Scene difference descriptions

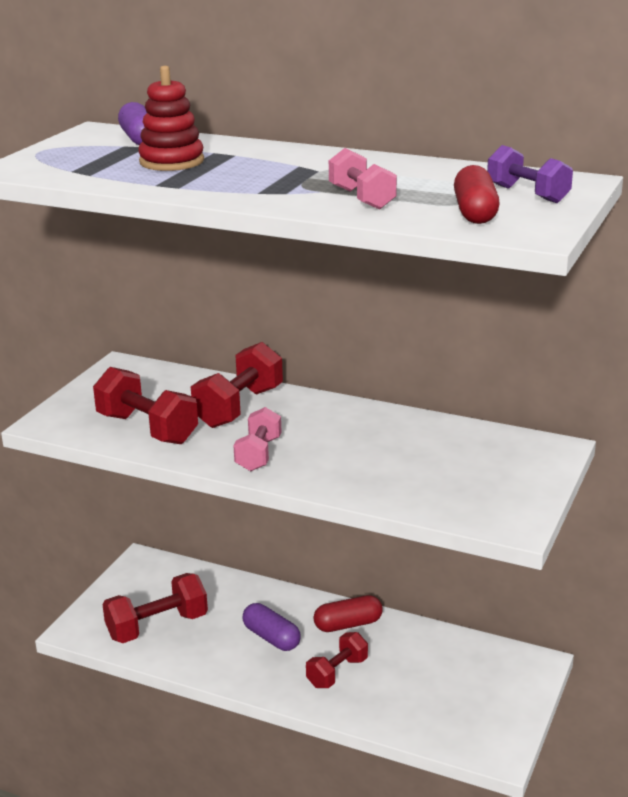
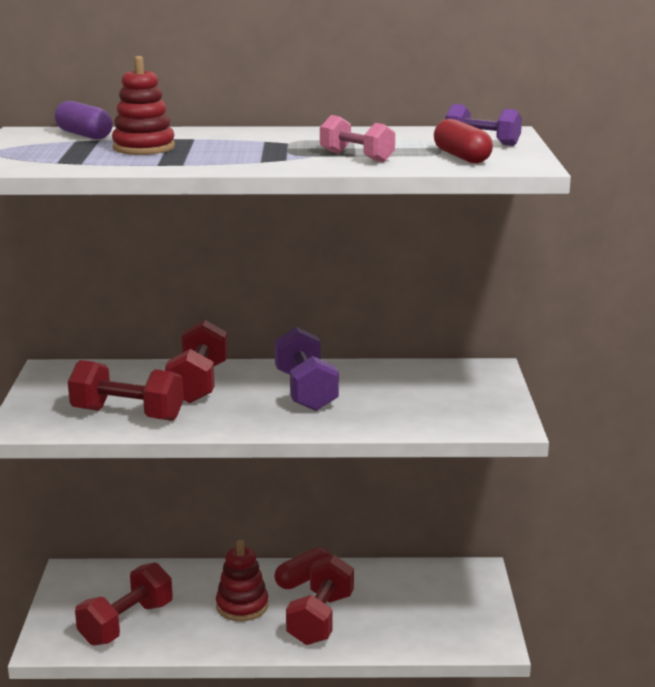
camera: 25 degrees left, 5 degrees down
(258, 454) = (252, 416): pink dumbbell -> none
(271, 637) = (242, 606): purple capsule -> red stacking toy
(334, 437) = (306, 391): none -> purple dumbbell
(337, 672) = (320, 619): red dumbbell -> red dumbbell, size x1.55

--

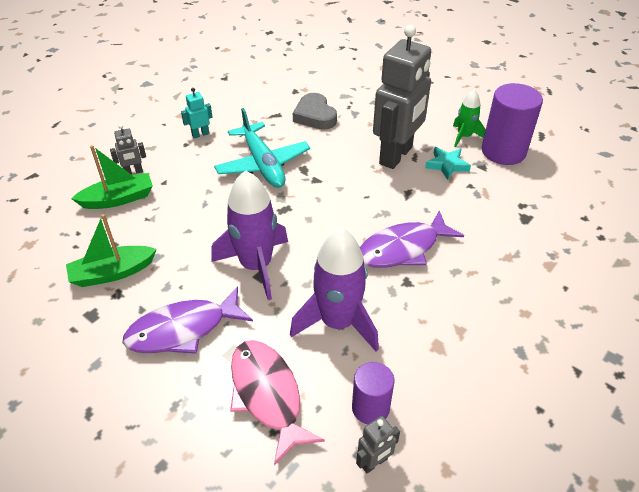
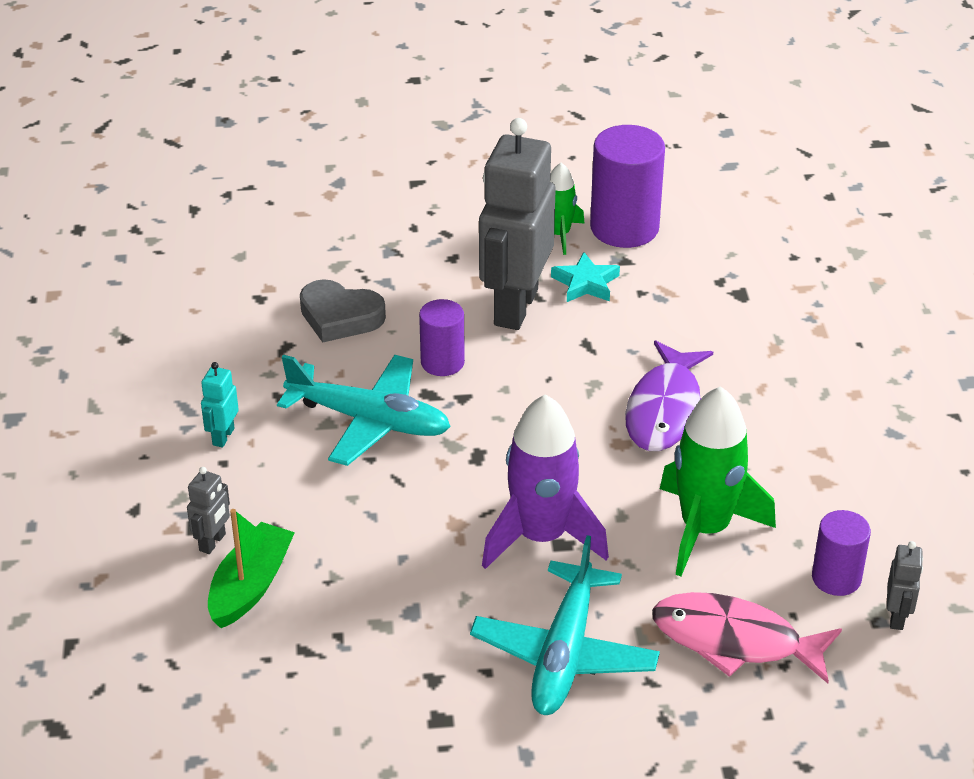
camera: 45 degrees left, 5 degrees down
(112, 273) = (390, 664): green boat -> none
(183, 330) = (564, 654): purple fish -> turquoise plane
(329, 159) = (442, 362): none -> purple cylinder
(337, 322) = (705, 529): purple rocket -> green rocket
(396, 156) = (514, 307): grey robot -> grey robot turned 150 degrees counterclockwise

PROMPT
Extract exactly and only the lines above from the line containing "(183, 330) = (564, 654): purple" through the line containing "(396, 156) = (514, 307): grey", both end lines included.

SOLUTION BELOW
(183, 330) = (564, 654): purple fish -> turquoise plane
(329, 159) = (442, 362): none -> purple cylinder
(337, 322) = (705, 529): purple rocket -> green rocket
(396, 156) = (514, 307): grey robot -> grey robot turned 150 degrees counterclockwise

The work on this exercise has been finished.